Before-and-after object listings:

=== Section Start ===

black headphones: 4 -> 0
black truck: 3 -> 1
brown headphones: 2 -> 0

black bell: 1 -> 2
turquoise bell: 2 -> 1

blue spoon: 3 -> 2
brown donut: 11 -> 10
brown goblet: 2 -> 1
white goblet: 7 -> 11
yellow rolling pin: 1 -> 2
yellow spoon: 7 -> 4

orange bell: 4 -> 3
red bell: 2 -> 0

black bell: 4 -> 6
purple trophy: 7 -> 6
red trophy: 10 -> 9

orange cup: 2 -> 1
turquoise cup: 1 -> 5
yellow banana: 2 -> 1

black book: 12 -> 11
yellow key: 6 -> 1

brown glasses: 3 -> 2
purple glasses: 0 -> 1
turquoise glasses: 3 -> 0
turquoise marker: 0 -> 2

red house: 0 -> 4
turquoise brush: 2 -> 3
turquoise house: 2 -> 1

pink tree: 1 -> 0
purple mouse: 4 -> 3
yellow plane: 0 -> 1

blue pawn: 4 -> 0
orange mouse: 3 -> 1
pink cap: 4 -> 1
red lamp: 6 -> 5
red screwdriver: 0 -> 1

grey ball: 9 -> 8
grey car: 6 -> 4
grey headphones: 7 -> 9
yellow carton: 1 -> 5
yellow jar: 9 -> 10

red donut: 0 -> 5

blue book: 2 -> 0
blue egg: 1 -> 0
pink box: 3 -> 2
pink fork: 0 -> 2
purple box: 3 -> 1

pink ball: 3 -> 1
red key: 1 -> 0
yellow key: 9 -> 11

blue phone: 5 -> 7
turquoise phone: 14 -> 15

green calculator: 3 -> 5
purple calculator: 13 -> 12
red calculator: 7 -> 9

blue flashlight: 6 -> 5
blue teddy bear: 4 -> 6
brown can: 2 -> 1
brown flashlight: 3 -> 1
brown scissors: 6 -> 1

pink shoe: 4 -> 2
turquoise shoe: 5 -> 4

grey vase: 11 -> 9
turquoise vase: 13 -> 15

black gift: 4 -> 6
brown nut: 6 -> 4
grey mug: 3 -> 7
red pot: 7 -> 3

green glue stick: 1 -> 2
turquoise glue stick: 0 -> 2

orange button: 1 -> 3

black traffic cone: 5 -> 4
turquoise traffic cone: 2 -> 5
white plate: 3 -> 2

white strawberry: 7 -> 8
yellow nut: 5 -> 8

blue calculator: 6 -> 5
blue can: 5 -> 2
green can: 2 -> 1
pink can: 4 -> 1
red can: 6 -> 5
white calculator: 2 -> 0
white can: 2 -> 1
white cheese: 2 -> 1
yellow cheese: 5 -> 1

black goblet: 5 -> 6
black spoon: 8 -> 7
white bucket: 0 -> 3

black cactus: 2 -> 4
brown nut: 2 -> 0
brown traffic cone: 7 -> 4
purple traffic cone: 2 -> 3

=== Section End ===

## What is expected
Print out the records exactly as they were entered.

## Written answer
black headphones: 4 -> 0
black truck: 3 -> 1
brown headphones: 2 -> 0

black bell: 1 -> 2
turquoise bell: 2 -> 1

blue spoon: 3 -> 2
brown donut: 11 -> 10
brown goblet: 2 -> 1
white goblet: 7 -> 11
yellow rolling pin: 1 -> 2
yellow spoon: 7 -> 4

orange bell: 4 -> 3
red bell: 2 -> 0

black bell: 4 -> 6
purple trophy: 7 -> 6
red trophy: 10 -> 9

orange cup: 2 -> 1
turquoise cup: 1 -> 5
yellow banana: 2 -> 1

black book: 12 -> 11
yellow key: 6 -> 1

brown glasses: 3 -> 2
purple glasses: 0 -> 1
turquoise glasses: 3 -> 0
turquoise marker: 0 -> 2

red house: 0 -> 4
turquoise brush: 2 -> 3
turquoise house: 2 -> 1

pink tree: 1 -> 0
purple mouse: 4 -> 3
yellow plane: 0 -> 1

blue pawn: 4 -> 0
orange mouse: 3 -> 1
pink cap: 4 -> 1
red lamp: 6 -> 5
red screwdriver: 0 -> 1

grey ball: 9 -> 8
grey car: 6 -> 4
grey headphones: 7 -> 9
yellow carton: 1 -> 5
yellow jar: 9 -> 10

red donut: 0 -> 5

blue book: 2 -> 0
blue egg: 1 -> 0
pink box: 3 -> 2
pink fork: 0 -> 2
purple box: 3 -> 1

pink ball: 3 -> 1
red key: 1 -> 0
yellow key: 9 -> 11

blue phone: 5 -> 7
turquoise phone: 14 -> 15

green calculator: 3 -> 5
purple calculator: 13 -> 12
red calculator: 7 -> 9

blue flashlight: 6 -> 5
blue teddy bear: 4 -> 6
brown can: 2 -> 1
brown flashlight: 3 -> 1
brown scissors: 6 -> 1

pink shoe: 4 -> 2
turquoise shoe: 5 -> 4

grey vase: 11 -> 9
turquoise vase: 13 -> 15

black gift: 4 -> 6
brown nut: 6 -> 4
grey mug: 3 -> 7
red pot: 7 -> 3

green glue stick: 1 -> 2
turquoise glue stick: 0 -> 2

orange button: 1 -> 3

black traffic cone: 5 -> 4
turquoise traffic cone: 2 -> 5
white plate: 3 -> 2

white strawberry: 7 -> 8
yellow nut: 5 -> 8

blue calculator: 6 -> 5
blue can: 5 -> 2
green can: 2 -> 1
pink can: 4 -> 1
red can: 6 -> 5
white calculator: 2 -> 0
white can: 2 -> 1
white cheese: 2 -> 1
yellow cheese: 5 -> 1

black goblet: 5 -> 6
black spoon: 8 -> 7
white bucket: 0 -> 3

black cactus: 2 -> 4
brown nut: 2 -> 0
brown traffic cone: 7 -> 4
purple traffic cone: 2 -> 3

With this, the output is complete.